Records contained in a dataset
=-=-=-=-=

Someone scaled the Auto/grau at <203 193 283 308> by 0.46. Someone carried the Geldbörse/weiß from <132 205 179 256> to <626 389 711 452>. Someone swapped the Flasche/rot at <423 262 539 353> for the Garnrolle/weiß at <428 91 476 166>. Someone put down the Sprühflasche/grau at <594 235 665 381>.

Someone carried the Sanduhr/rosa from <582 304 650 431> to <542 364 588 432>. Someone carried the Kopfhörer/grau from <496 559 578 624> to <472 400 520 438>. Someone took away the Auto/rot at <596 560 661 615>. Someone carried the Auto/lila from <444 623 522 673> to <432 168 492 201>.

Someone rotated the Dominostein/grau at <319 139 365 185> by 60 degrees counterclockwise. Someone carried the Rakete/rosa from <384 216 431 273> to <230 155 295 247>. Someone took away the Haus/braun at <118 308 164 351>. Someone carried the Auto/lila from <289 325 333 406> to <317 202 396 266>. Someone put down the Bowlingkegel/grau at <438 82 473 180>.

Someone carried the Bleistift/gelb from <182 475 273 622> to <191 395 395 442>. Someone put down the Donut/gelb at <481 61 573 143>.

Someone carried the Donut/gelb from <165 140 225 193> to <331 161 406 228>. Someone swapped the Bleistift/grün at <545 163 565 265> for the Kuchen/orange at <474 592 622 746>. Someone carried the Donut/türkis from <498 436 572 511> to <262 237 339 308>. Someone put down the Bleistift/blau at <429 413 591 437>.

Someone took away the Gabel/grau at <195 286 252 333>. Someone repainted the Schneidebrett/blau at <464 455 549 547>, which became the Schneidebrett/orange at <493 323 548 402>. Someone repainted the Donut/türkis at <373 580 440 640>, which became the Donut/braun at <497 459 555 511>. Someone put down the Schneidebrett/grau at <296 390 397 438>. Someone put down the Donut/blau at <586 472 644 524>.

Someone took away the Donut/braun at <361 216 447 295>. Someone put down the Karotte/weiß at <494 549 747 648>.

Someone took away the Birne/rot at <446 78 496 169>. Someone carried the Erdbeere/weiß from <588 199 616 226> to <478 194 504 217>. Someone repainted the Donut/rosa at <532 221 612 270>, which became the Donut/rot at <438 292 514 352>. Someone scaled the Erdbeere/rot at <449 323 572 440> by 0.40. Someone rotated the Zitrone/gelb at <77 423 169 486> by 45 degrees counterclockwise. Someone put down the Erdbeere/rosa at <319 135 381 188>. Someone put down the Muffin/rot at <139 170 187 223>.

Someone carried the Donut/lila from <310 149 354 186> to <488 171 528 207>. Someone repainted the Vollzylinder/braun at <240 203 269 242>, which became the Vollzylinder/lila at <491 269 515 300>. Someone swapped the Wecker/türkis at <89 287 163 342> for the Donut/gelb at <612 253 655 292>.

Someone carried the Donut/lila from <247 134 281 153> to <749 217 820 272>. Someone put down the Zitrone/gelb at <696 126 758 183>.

=-=-=-=-=

In full and word for word, set down the records shown above.

» **Completed task**
Someone scaled the Auto/grau at <203 193 283 308> by 0.46. Someone carried the Geldbörse/weiß from <132 205 179 256> to <626 389 711 452>. Someone swapped the Flasche/rot at <423 262 539 353> for the Garnrolle/weiß at <428 91 476 166>. Someone put down the Sprühflasche/grau at <594 235 665 381>.

Someone carried the Sanduhr/rosa from <582 304 650 431> to <542 364 588 432>. Someone carried the Kopfhörer/grau from <496 559 578 624> to <472 400 520 438>. Someone took away the Auto/rot at <596 560 661 615>. Someone carried the Auto/lila from <444 623 522 673> to <432 168 492 201>.

Someone rotated the Dominostein/grau at <319 139 365 185> by 60 degrees counterclockwise. Someone carried the Rakete/rosa from <384 216 431 273> to <230 155 295 247>. Someone took away the Haus/braun at <118 308 164 351>. Someone carried the Auto/lila from <289 325 333 406> to <317 202 396 266>. Someone put down the Bowlingkegel/grau at <438 82 473 180>.

Someone carried the Bleistift/gelb from <182 475 273 622> to <191 395 395 442>. Someone put down the Donut/gelb at <481 61 573 143>.

Someone carried the Donut/gelb from <165 140 225 193> to <331 161 406 228>. Someone swapped the Bleistift/grün at <545 163 565 265> for the Kuchen/orange at <474 592 622 746>. Someone carried the Donut/türkis from <498 436 572 511> to <262 237 339 308>. Someone put down the Bleistift/blau at <429 413 591 437>.

Someone took away the Gabel/grau at <195 286 252 333>. Someone repainted the Schneidebrett/blau at <464 455 549 547>, which became the Schneidebrett/orange at <493 323 548 402>. Someone repainted the Donut/türkis at <373 580 440 640>, which became the Donut/braun at <497 459 555 511>. Someone put down the Schneidebrett/grau at <296 390 397 438>. Someone put down the Donut/blau at <586 472 644 524>.

Someone took away the Donut/braun at <361 216 447 295>. Someone put down the Karotte/weiß at <494 549 747 648>.

Someone took away the Birne/rot at <446 78 496 169>. Someone carried the Erdbeere/weiß from <588 199 616 226> to <478 194 504 217>. Someone repainted the Donut/rosa at <532 221 612 270>, which became the Donut/rot at <438 292 514 352>. Someone scaled the Erdbeere/rot at <449 323 572 440> by 0.40. Someone rotated the Zitrone/gelb at <77 423 169 486> by 45 degrees counterclockwise. Someone put down the Erdbeere/rosa at <319 135 381 188>. Someone put down the Muffin/rot at <139 170 187 223>.

Someone carried the Donut/lila from <310 149 354 186> to <488 171 528 207>. Someone repainted the Vollzylinder/braun at <240 203 269 242>, which became the Vollzylinder/lila at <491 269 515 300>. Someone swapped the Wecker/türkis at <89 287 163 342> for the Donut/gelb at <612 253 655 292>.

Someone carried the Donut/lila from <247 134 281 153> to <749 217 820 272>. Someone put down the Zitrone/gelb at <696 126 758 183>.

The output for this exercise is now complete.